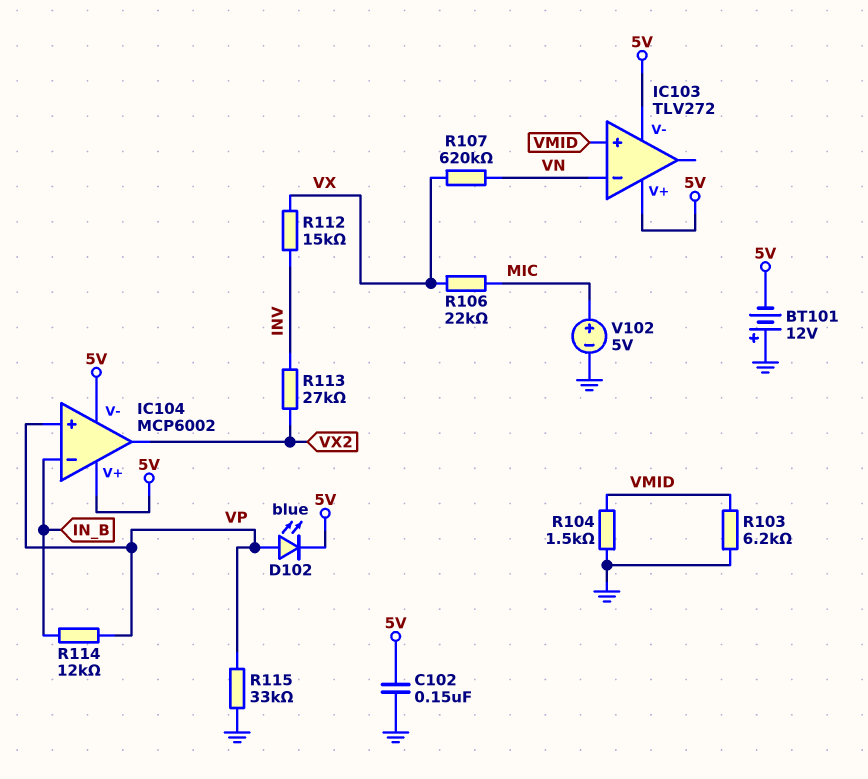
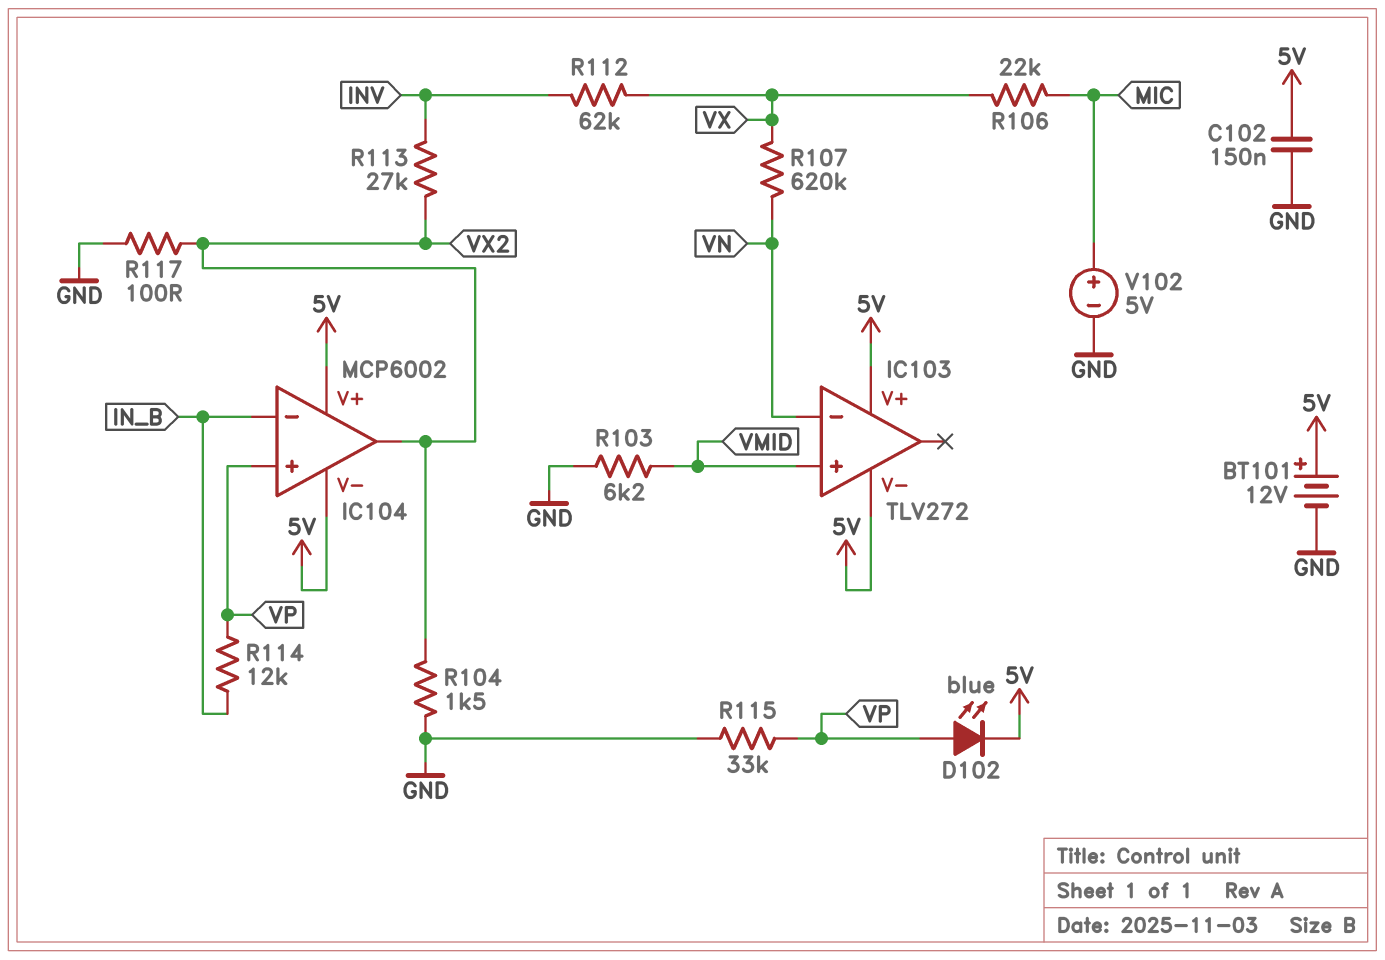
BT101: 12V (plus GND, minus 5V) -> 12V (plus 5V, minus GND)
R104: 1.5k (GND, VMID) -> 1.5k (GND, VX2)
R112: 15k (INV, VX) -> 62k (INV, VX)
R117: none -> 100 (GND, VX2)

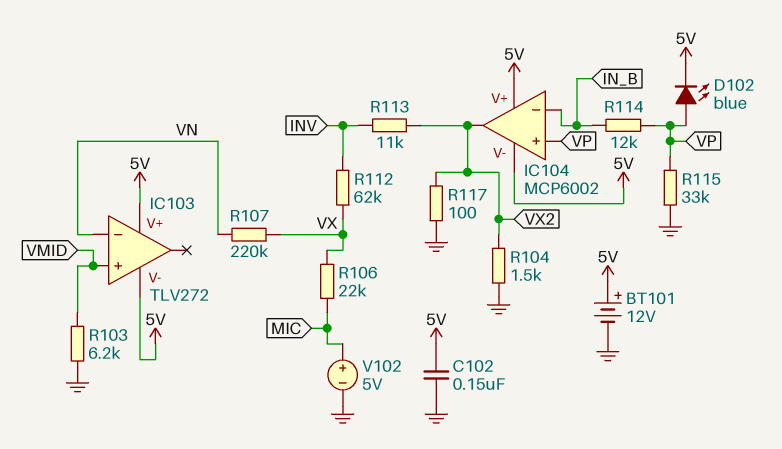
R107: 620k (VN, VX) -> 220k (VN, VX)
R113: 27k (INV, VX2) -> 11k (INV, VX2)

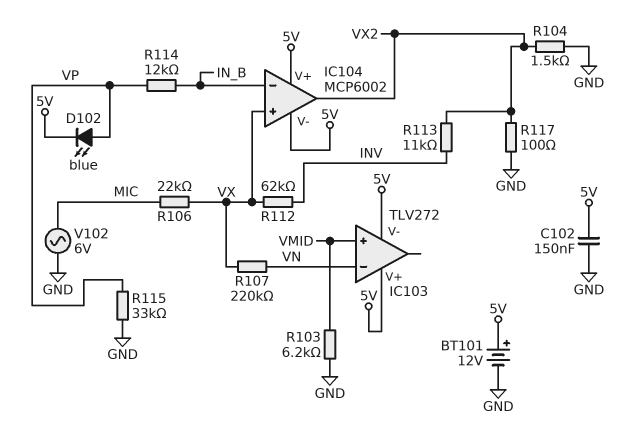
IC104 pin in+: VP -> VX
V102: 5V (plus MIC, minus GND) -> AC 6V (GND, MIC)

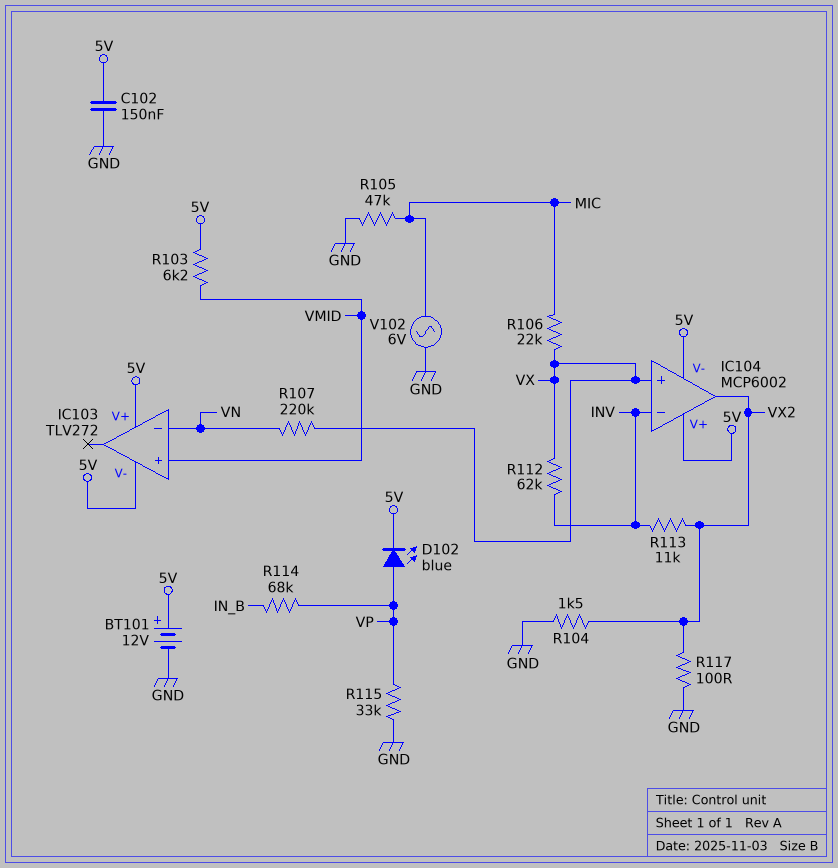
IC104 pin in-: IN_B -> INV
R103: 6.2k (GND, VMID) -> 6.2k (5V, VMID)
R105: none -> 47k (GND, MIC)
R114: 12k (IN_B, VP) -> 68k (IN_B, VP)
------------------------
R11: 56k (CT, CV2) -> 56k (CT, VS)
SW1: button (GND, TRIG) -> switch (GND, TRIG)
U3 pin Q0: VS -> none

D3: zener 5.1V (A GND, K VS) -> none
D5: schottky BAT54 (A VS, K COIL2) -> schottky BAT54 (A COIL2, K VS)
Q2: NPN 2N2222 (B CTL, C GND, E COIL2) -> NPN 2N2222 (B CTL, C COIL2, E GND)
------------------------
» Exercise details:
For this exercise, set down the lines in the entries above from the one with "IC104 pin in+: VP -> VX" through the one with "R114: 12k (IN_B, VP) -> 68k (IN_B, VP)" exactly as written, without any pictures.

» Result below:
IC104 pin in+: VP -> VX
V102: 5V (plus MIC, minus GND) -> AC 6V (GND, MIC)

IC104 pin in-: IN_B -> INV
R103: 6.2k (GND, VMID) -> 6.2k (5V, VMID)
R105: none -> 47k (GND, MIC)
R114: 12k (IN_B, VP) -> 68k (IN_B, VP)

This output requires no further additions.